DATA TO USE:

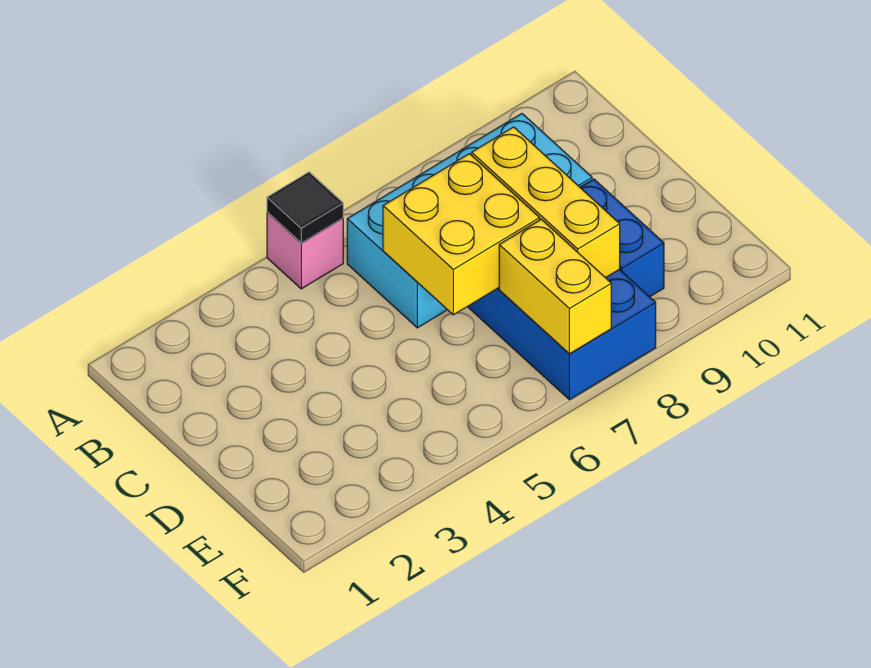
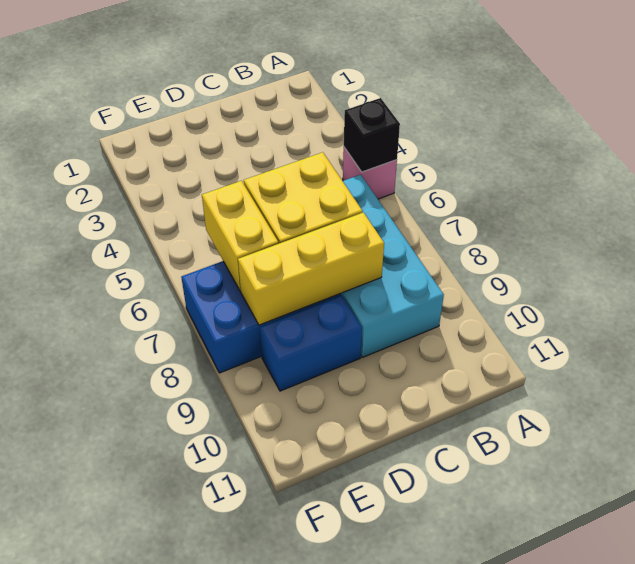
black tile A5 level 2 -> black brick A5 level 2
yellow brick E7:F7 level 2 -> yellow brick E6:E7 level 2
...
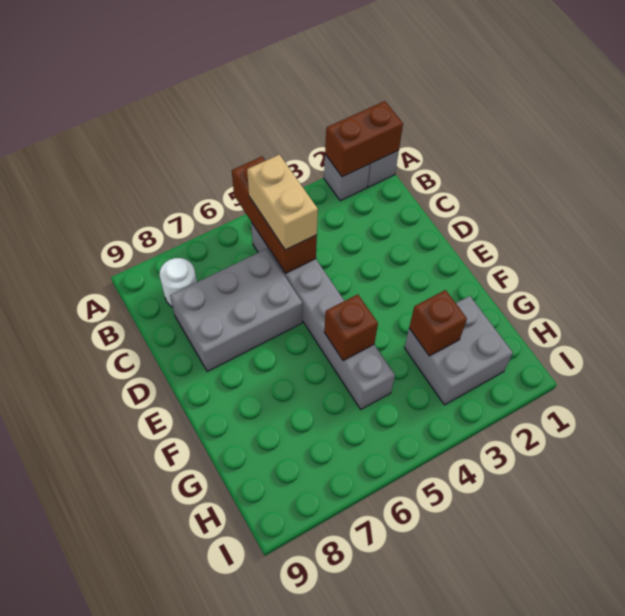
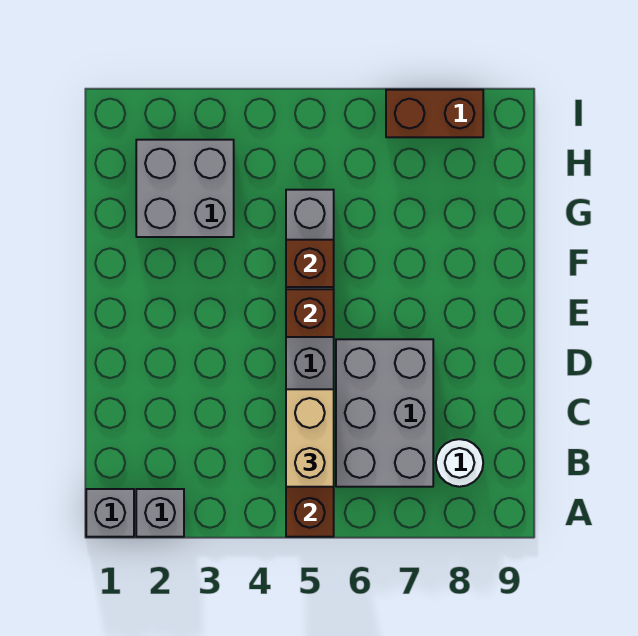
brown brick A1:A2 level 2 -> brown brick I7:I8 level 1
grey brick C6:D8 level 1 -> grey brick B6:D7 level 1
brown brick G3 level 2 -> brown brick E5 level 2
---
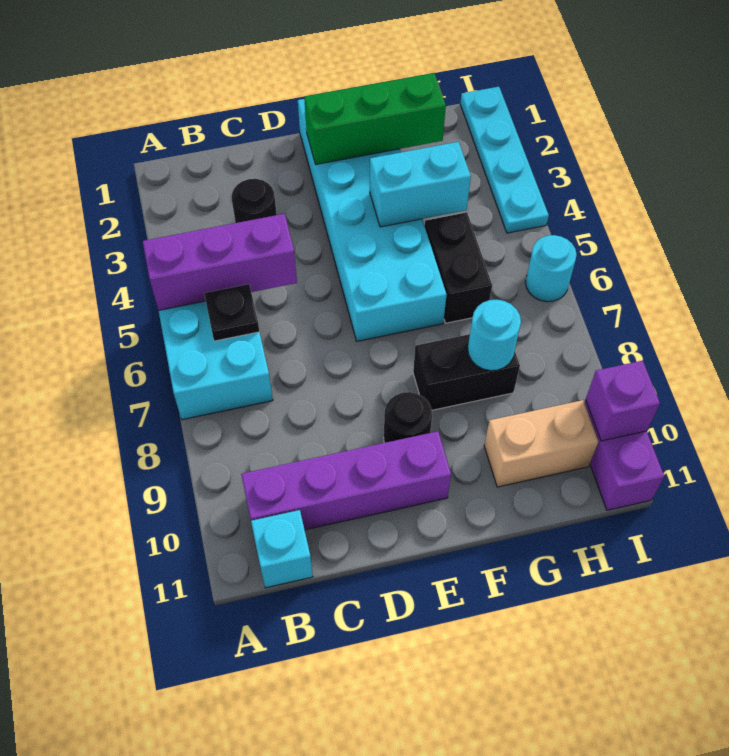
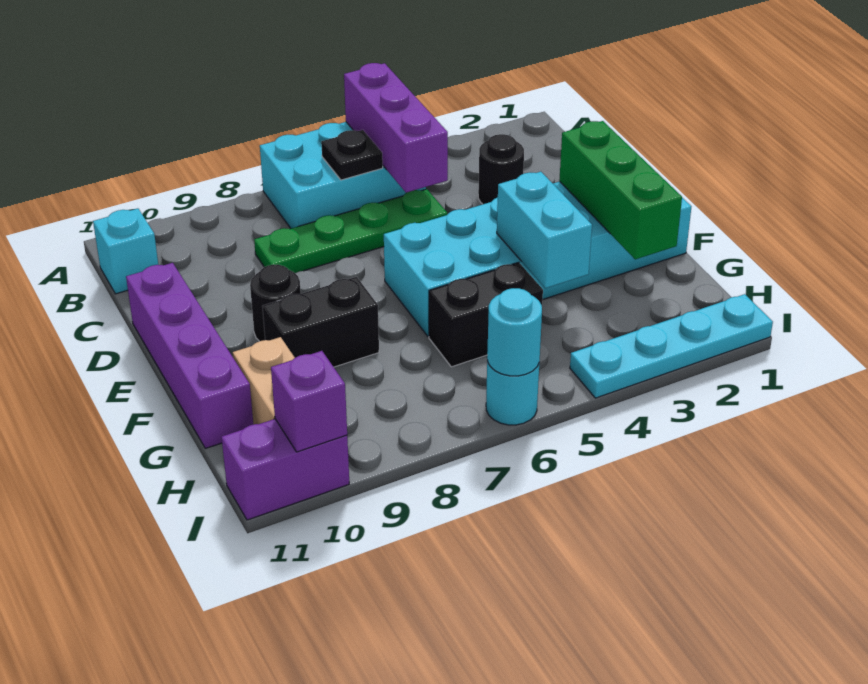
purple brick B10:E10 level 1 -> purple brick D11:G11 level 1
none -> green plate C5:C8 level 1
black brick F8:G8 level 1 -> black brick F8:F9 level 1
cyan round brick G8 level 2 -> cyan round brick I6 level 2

WHAT TO WORK ON: In the data above, find the line that contains "black tile A5" and the line that contains "yellow brick E7:F7". Repeat exactly those lines and every line between them, and only those.

WRITTEN SOLUTION:
black tile A5 level 2 -> black brick A5 level 2
yellow brick E7:F7 level 2 -> yellow brick E6:E7 level 2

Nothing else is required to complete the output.